**REQUIREMENT:** Your answer should hold exactly the lines from the one containing "(331, 481) = (258, 145): turquoise" through the end of the material, and no others.

○ ○ ○ ○

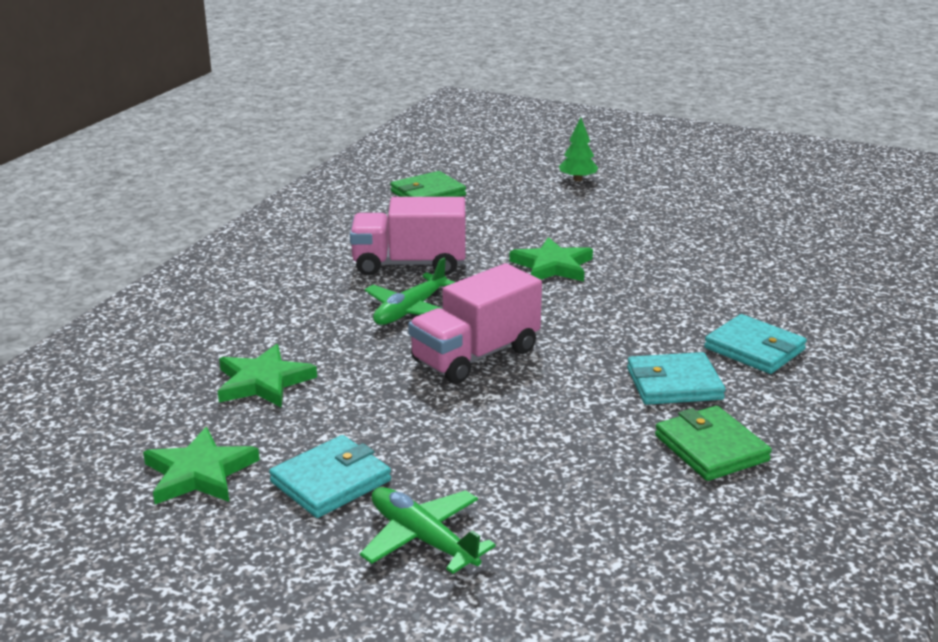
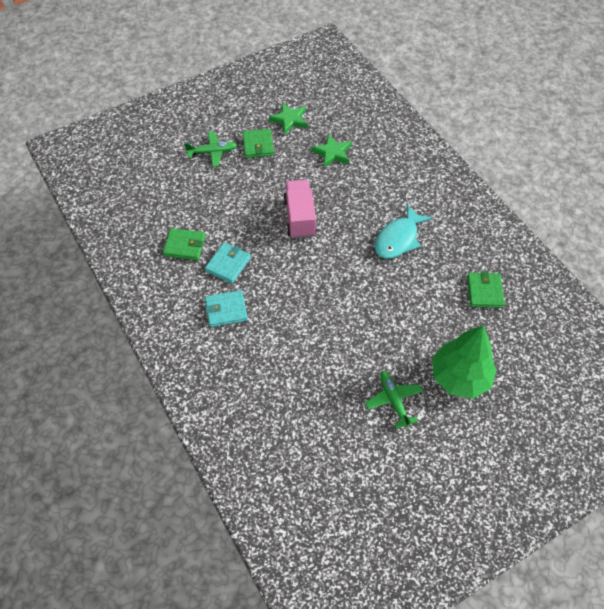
camera: 125 degrees right, 30 degrees up
(331, 481) = (258, 145): turquoise wallet -> green wallet
(409, 265) = (398, 239): pink truck -> turquoise fish
(410, 310) = (353, 217): green plane -> green plane (393, 400)
(552, 266) = (356, 290): green star -> none
(577, 179) = (459, 377): green tree -> green tree, size x2.27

○ ○ ○ ○

**TASK ANSWER:**
(331, 481) = (258, 145): turquoise wallet -> green wallet
(409, 265) = (398, 239): pink truck -> turquoise fish
(410, 310) = (353, 217): green plane -> green plane (393, 400)
(552, 266) = (356, 290): green star -> none
(577, 179) = (459, 377): green tree -> green tree, size x2.27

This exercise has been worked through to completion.